WHAT THE TASK REQUIRES: Look below for the line that contains "camera: 55 degrees left, 10 degrees down", then copy it and each following line exactly, through and including the line that contains "brown padlock [600,55,626,123]".

DATA SHOWN:

※ ※ ※

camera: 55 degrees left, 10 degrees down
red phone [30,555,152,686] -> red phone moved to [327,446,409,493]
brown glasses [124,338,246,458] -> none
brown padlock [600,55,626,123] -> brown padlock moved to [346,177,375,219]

※ ※ ※

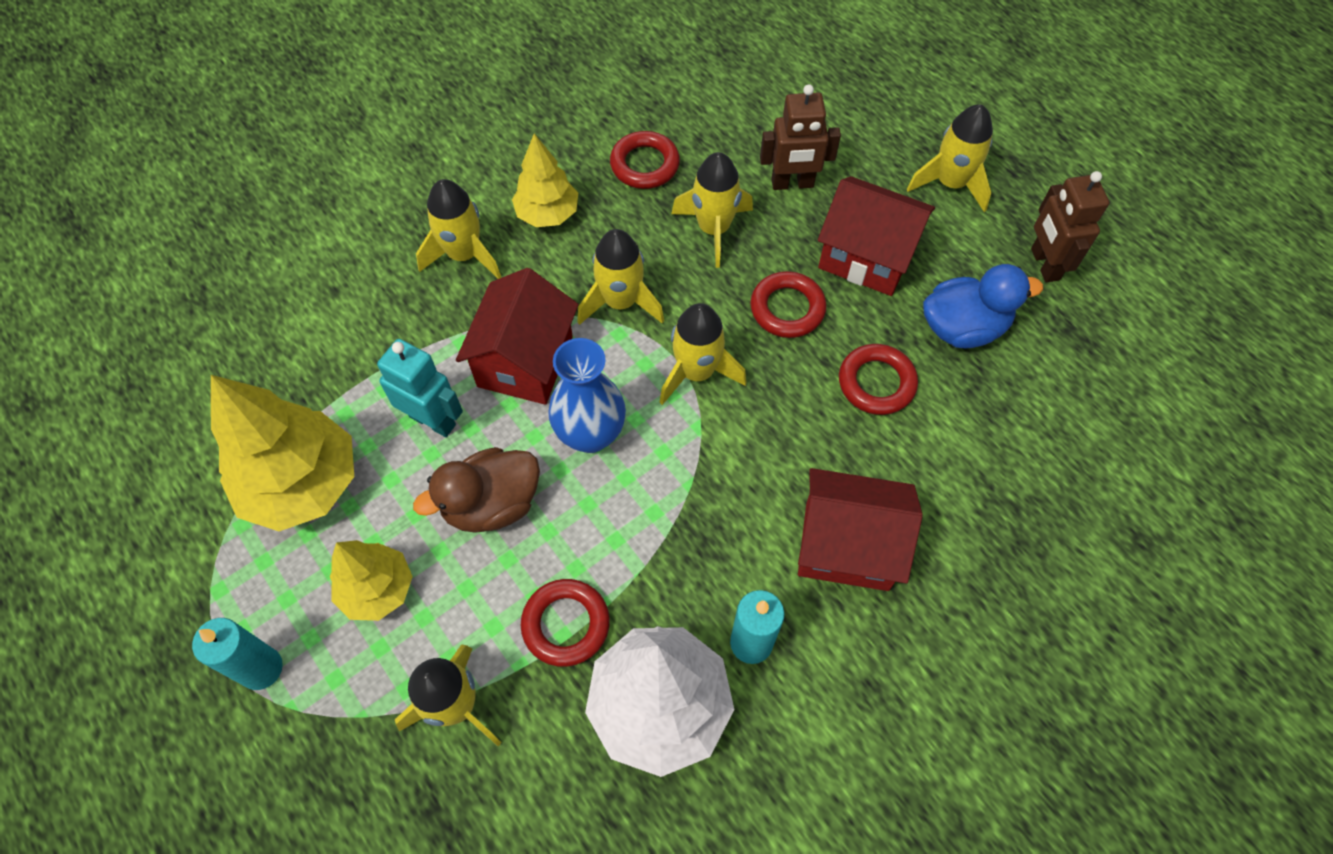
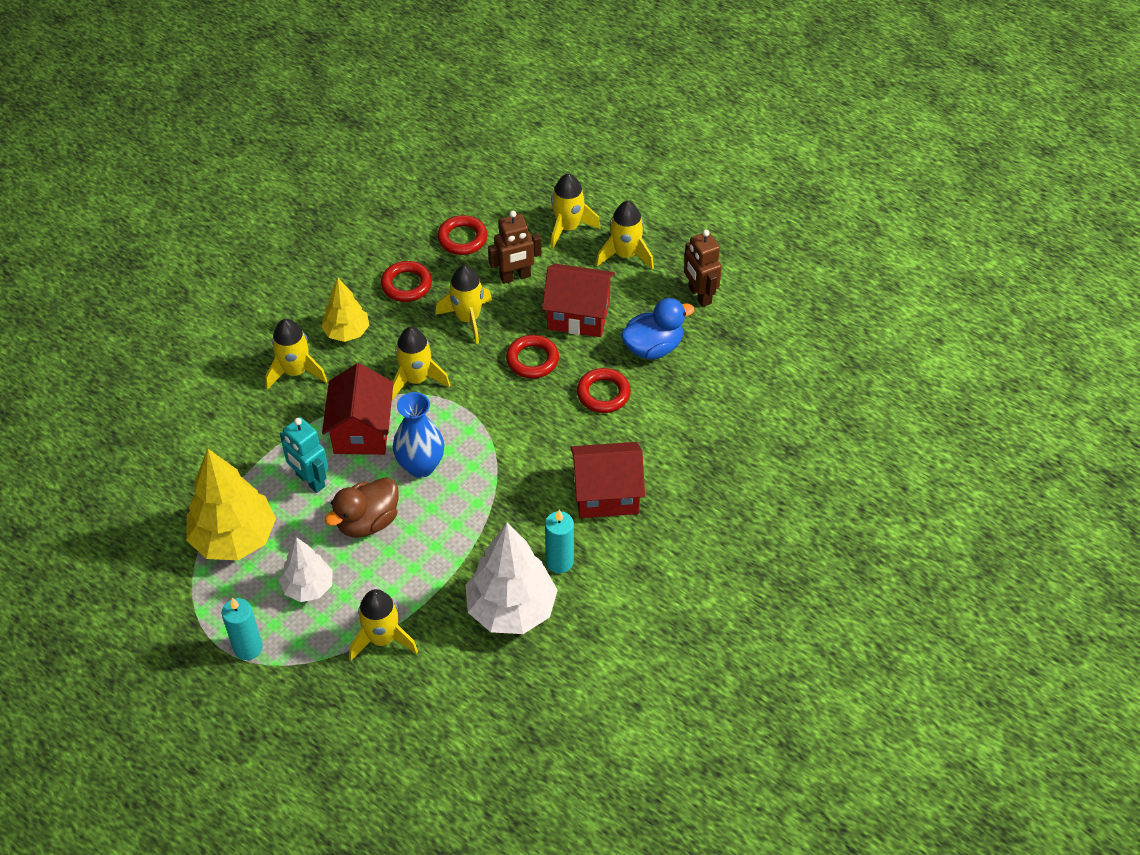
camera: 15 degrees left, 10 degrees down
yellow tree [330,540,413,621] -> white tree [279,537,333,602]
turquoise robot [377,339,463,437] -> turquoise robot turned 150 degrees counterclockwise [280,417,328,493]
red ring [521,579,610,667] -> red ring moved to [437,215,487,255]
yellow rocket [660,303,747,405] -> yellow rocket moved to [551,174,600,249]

※ ※ ※

SOLUTION TO THIS PROBLEM:
camera: 55 degrees left, 10 degrees down
red phone [30,555,152,686] -> red phone moved to [327,446,409,493]
brown glasses [124,338,246,458] -> none
brown padlock [600,55,626,123] -> brown padlock moved to [346,177,375,219]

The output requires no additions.